─── Data extract ───

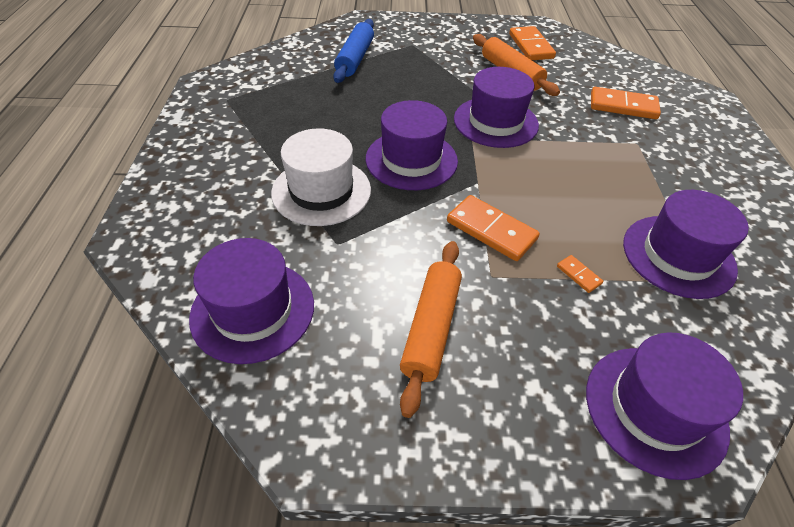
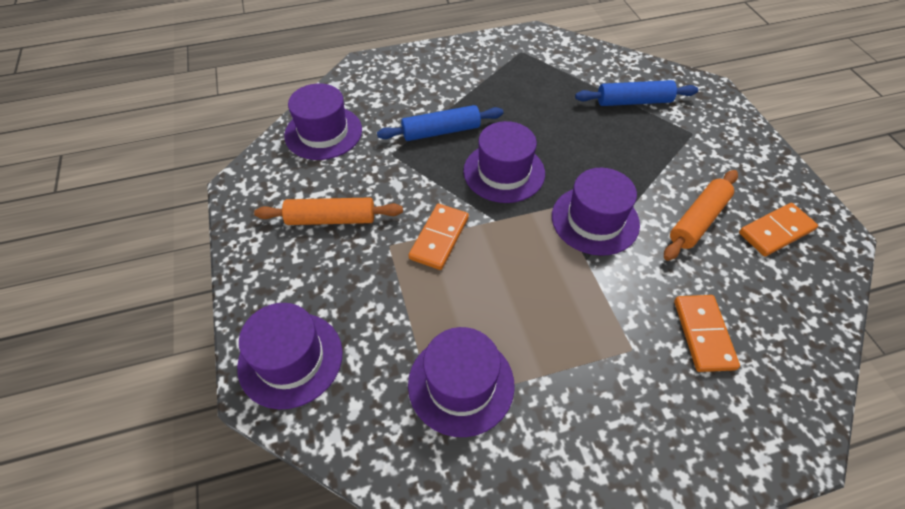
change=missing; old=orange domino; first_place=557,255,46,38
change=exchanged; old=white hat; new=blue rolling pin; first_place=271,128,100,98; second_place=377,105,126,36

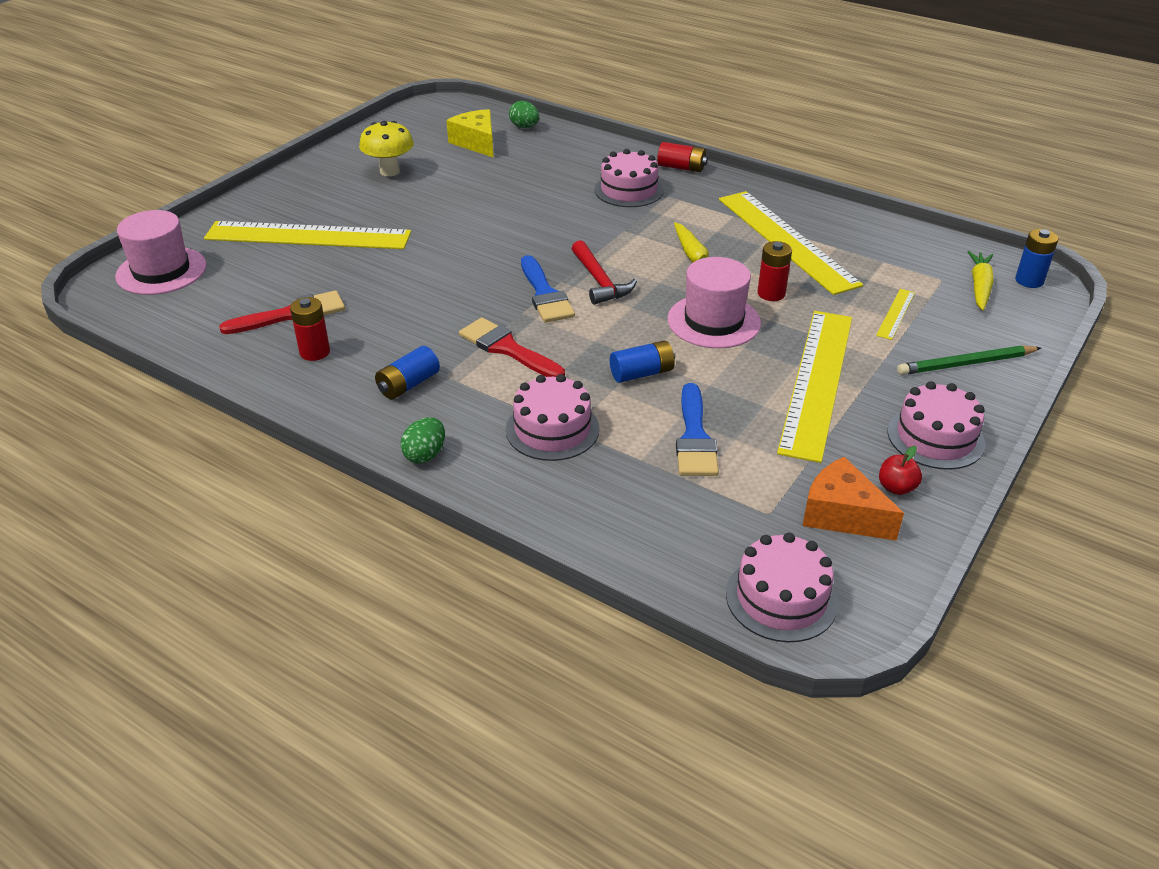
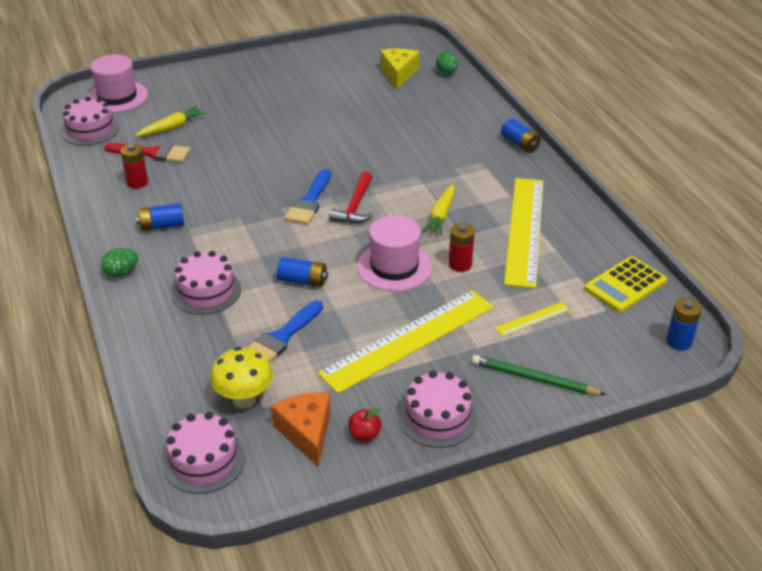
change=missing; old=yellow ruler; first_place=204,221,207,28
change=missing; old=red brush; first_place=459,318,106,59
change=appeared; new=yellow calculator; second_place=584,256,83,56
change=relocated; old=yellow mushroom; first_place=359,121,55,55; second_place=210,347,63,61
change=relocated; old=pink cake; first_place=595,149,69,58; second_place=62,96,57,50
change=relocated; old=yellow carrot; first_place=968,251,26,60; second_place=135,106,71,31
change=colour; old=red battery; new=blue battery; first_place=657,142,51,30; second_place=501,119,40,34

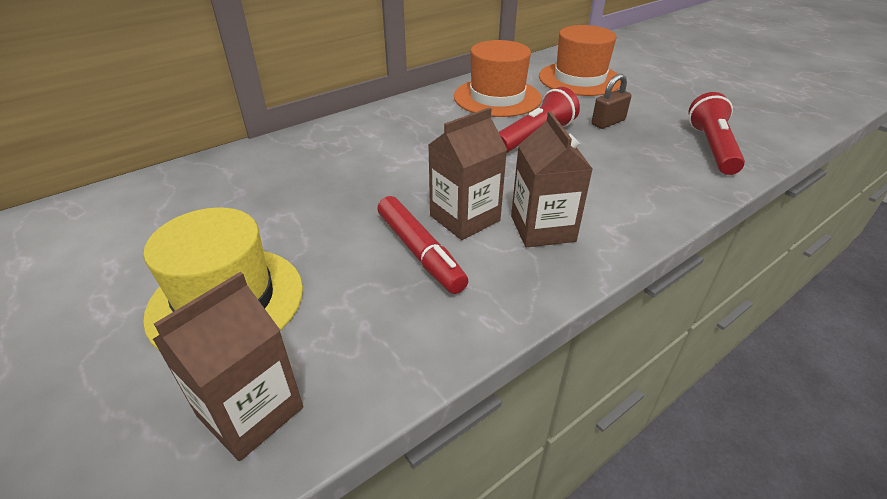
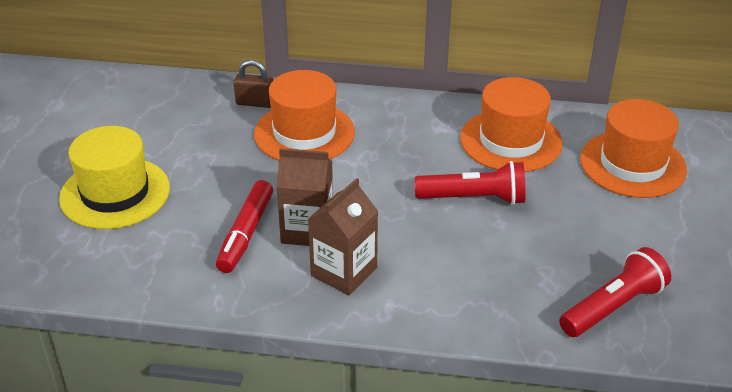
change=missing; old=brown carton; first_place=153,272,150,189
change=appeared; new=orange hat; second_place=254,70,101,91
change=relocated; old=brown padlock; first_place=592,74,39,55; second_place=234,60,39,48

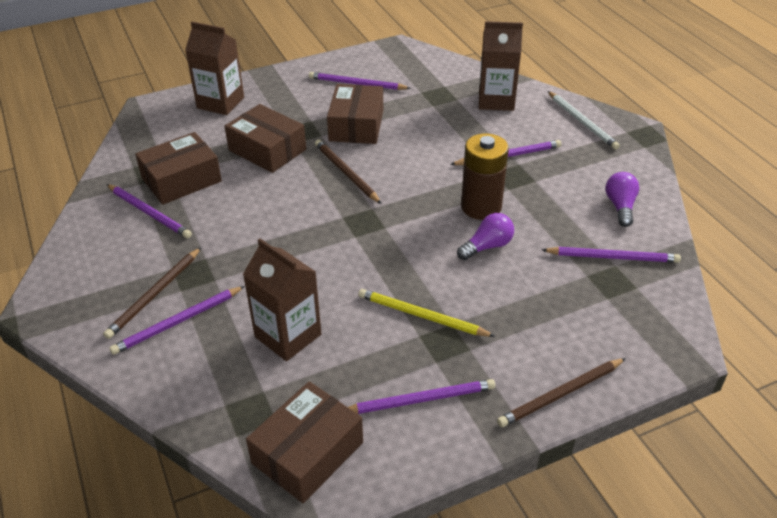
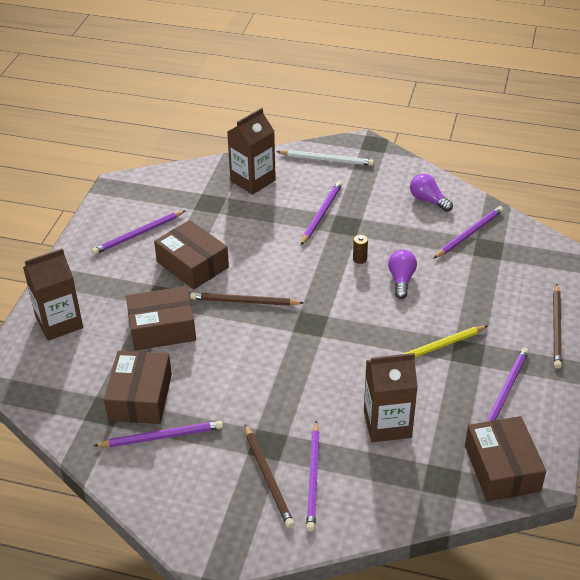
change=size; old=brown battery; first_place=461,133,48,87; second_place=353,235,15,29; factor=0.41

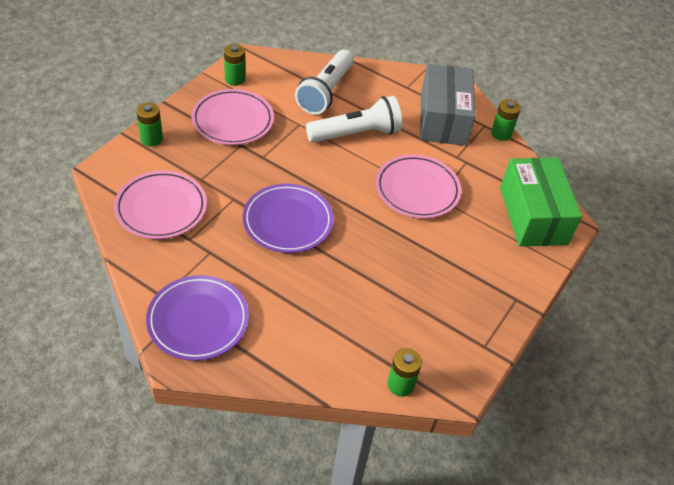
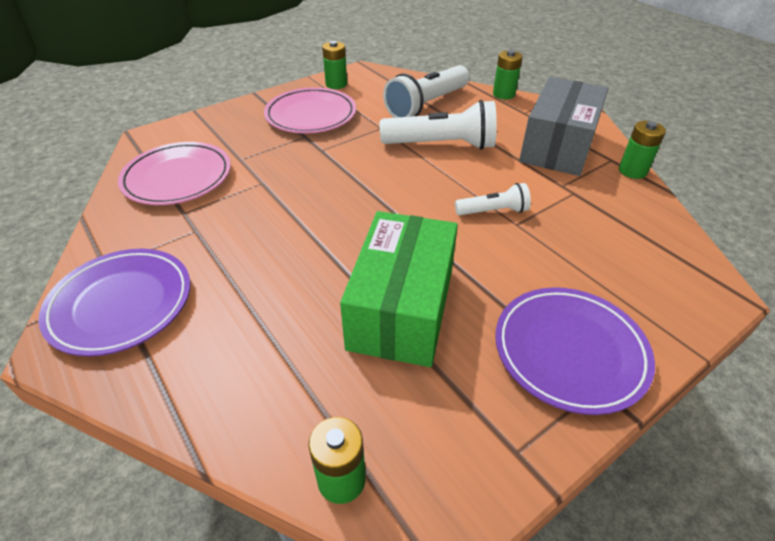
change=relocated; old=green battery; first_place=136,103,27,44; second_place=493,50,30,49
change=relocated; old=purple plate; first_place=243,183,91,70; second_place=495,287,160,128
change=relocated; old=green box; first_place=500,158,82,89; second_place=340,211,118,156
change=exchanged; old=pink plate; new=white flashlight; first_place=376,155,85,63; second_place=455,183,76,33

───

_Task_
Verbatim repeat, images removed: give each entry again exactly as it reads.

_Answer to the problem_
change=missing; old=orange domino; first_place=557,255,46,38
change=exchanged; old=white hat; new=blue rolling pin; first_place=271,128,100,98; second_place=377,105,126,36

change=missing; old=yellow ruler; first_place=204,221,207,28
change=missing; old=red brush; first_place=459,318,106,59
change=appeared; new=yellow calculator; second_place=584,256,83,56
change=relocated; old=yellow mushroom; first_place=359,121,55,55; second_place=210,347,63,61
change=relocated; old=pink cake; first_place=595,149,69,58; second_place=62,96,57,50
change=relocated; old=yellow carrot; first_place=968,251,26,60; second_place=135,106,71,31
change=colour; old=red battery; new=blue battery; first_place=657,142,51,30; second_place=501,119,40,34

change=missing; old=brown carton; first_place=153,272,150,189
change=appeared; new=orange hat; second_place=254,70,101,91
change=relocated; old=brown padlock; first_place=592,74,39,55; second_place=234,60,39,48

change=size; old=brown battery; first_place=461,133,48,87; second_place=353,235,15,29; factor=0.41

change=relocated; old=green battery; first_place=136,103,27,44; second_place=493,50,30,49
change=relocated; old=purple plate; first_place=243,183,91,70; second_place=495,287,160,128
change=relocated; old=green box; first_place=500,158,82,89; second_place=340,211,118,156
change=exchanged; old=pink plate; new=white flashlight; first_place=376,155,85,63; second_place=455,183,76,33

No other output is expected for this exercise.